● **What this task involves**:
Copy every entry exactly as it reads and exclude whatever pictures appear.

● **Provided information**:

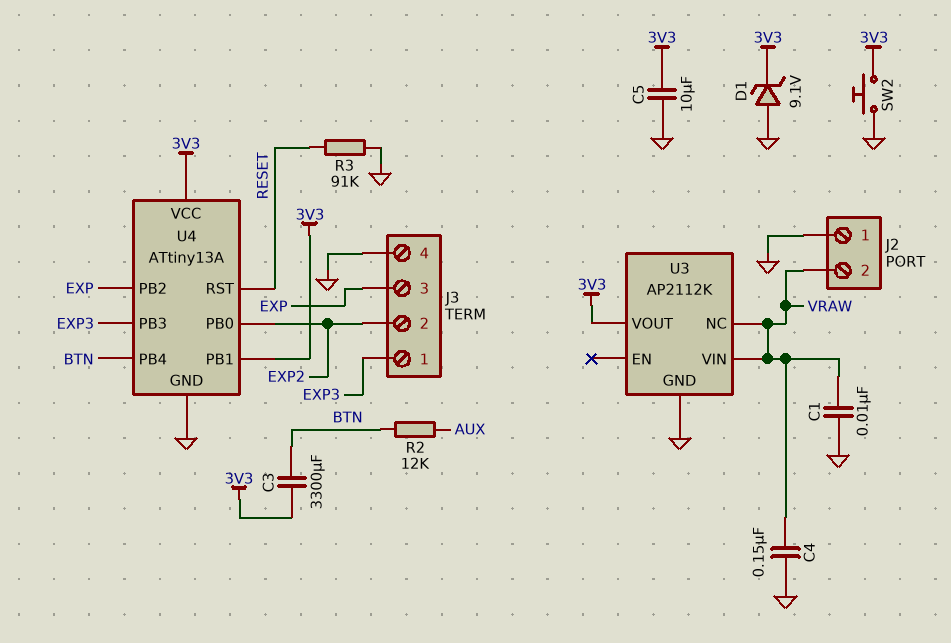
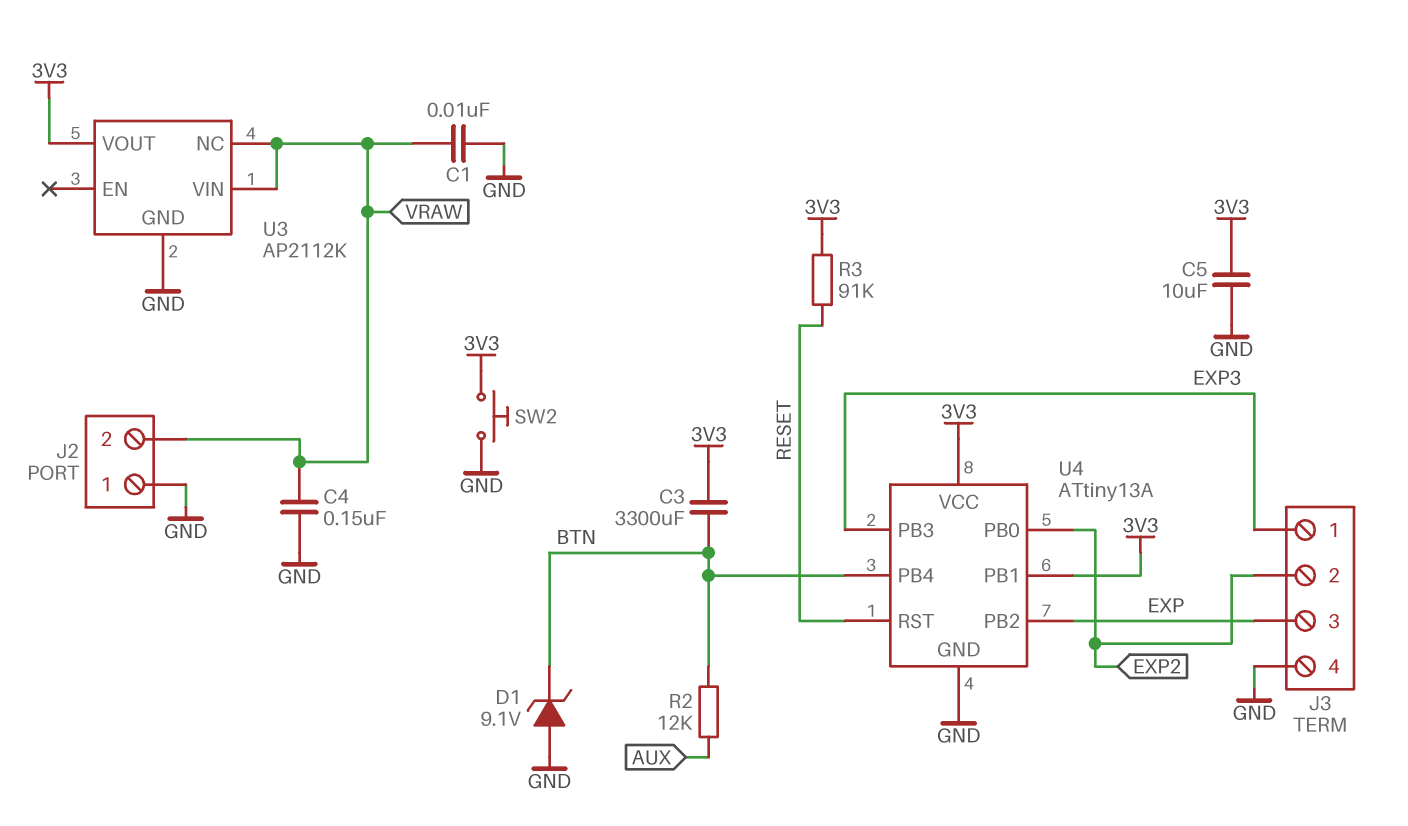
D1: zener 9.1V (A GND, K 3V3) -> zener 9.1V (A GND, K BTN)
R3: 91k (GND, RESET) -> 91k (3V3, RESET)

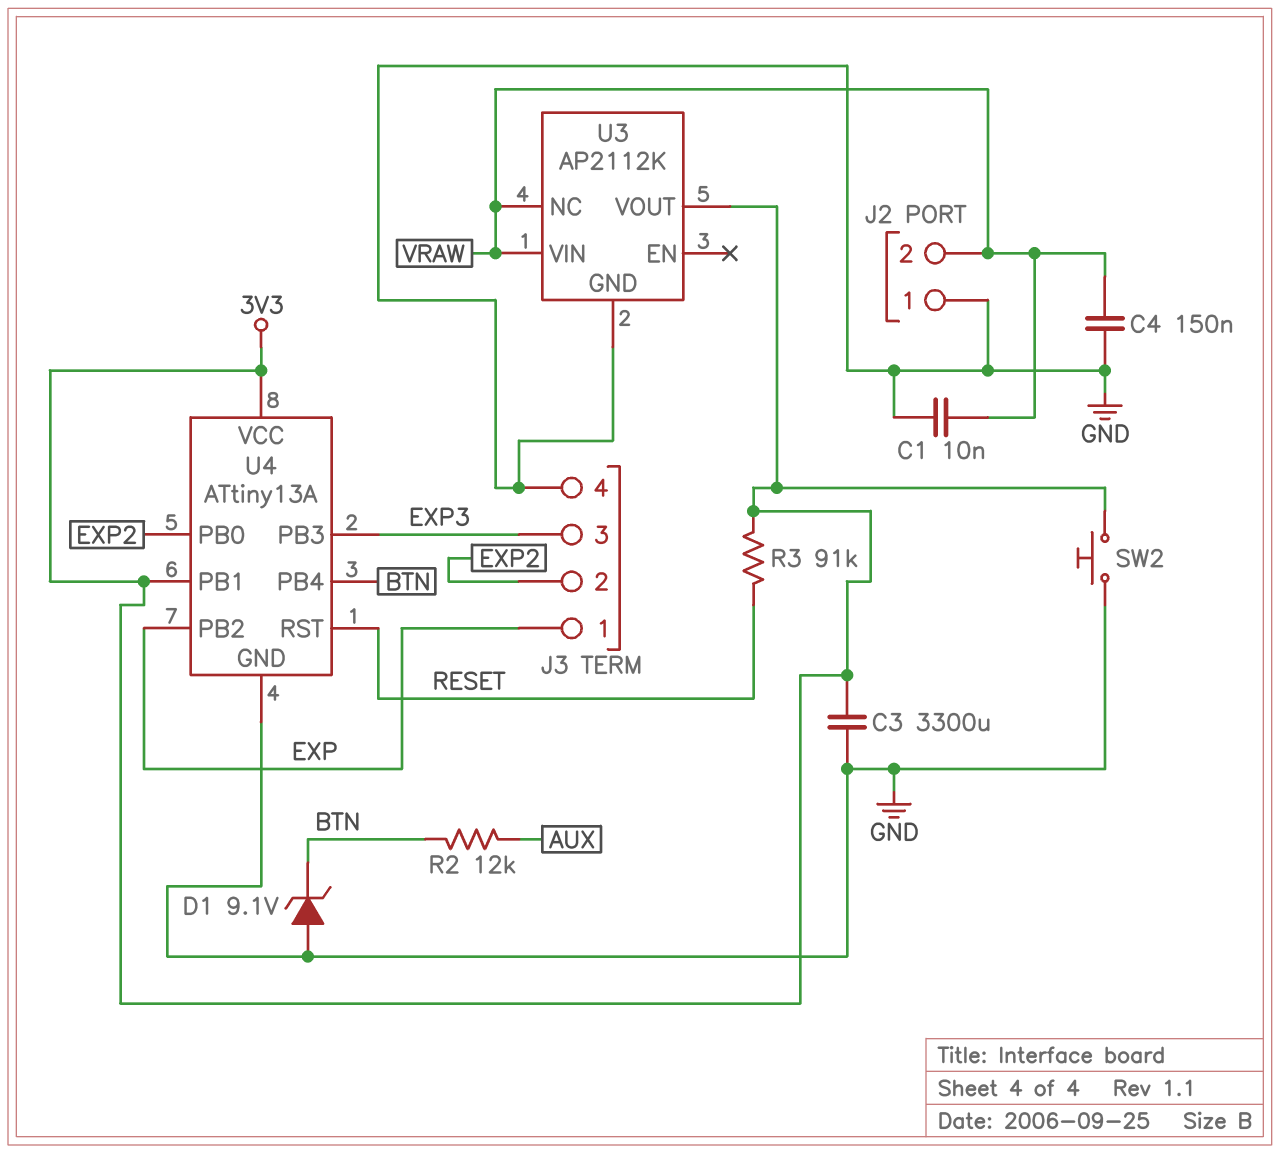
C3: 3300uF (3V3, BTN) -> 3300uF (3V3, GND)
C5: 10uF (3V3, GND) -> none
J3 pin 1: EXP3 -> EXP
J3 pin 3: EXP -> EXP3

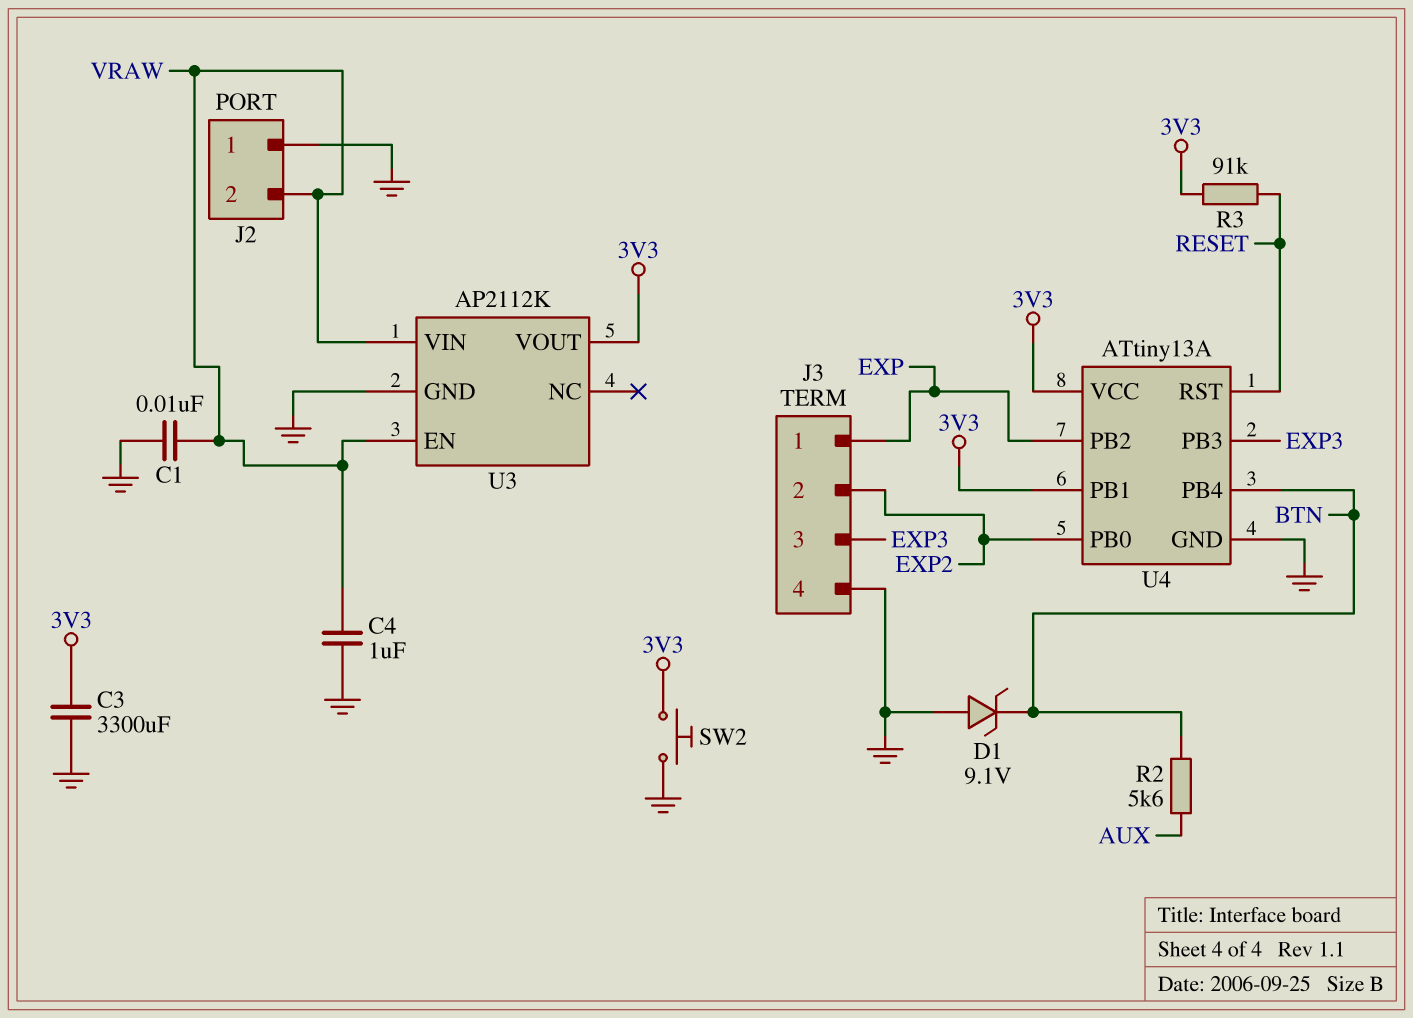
C4: 150nF (GND, VRAW) -> 1uF (GND, VRAW)
R2: 12k (AUX, BTN) -> 5.6k (AUX, BTN)
U3 pin EN: none -> VRAW
U3 pin NC: VRAW -> none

● **Written response**:
D1: zener 9.1V (A GND, K 3V3) -> zener 9.1V (A GND, K BTN)
R3: 91k (GND, RESET) -> 91k (3V3, RESET)

C3: 3300uF (3V3, BTN) -> 3300uF (3V3, GND)
C5: 10uF (3V3, GND) -> none
J3 pin 1: EXP3 -> EXP
J3 pin 3: EXP -> EXP3

C4: 150nF (GND, VRAW) -> 1uF (GND, VRAW)
R2: 12k (AUX, BTN) -> 5.6k (AUX, BTN)
U3 pin EN: none -> VRAW
U3 pin NC: VRAW -> none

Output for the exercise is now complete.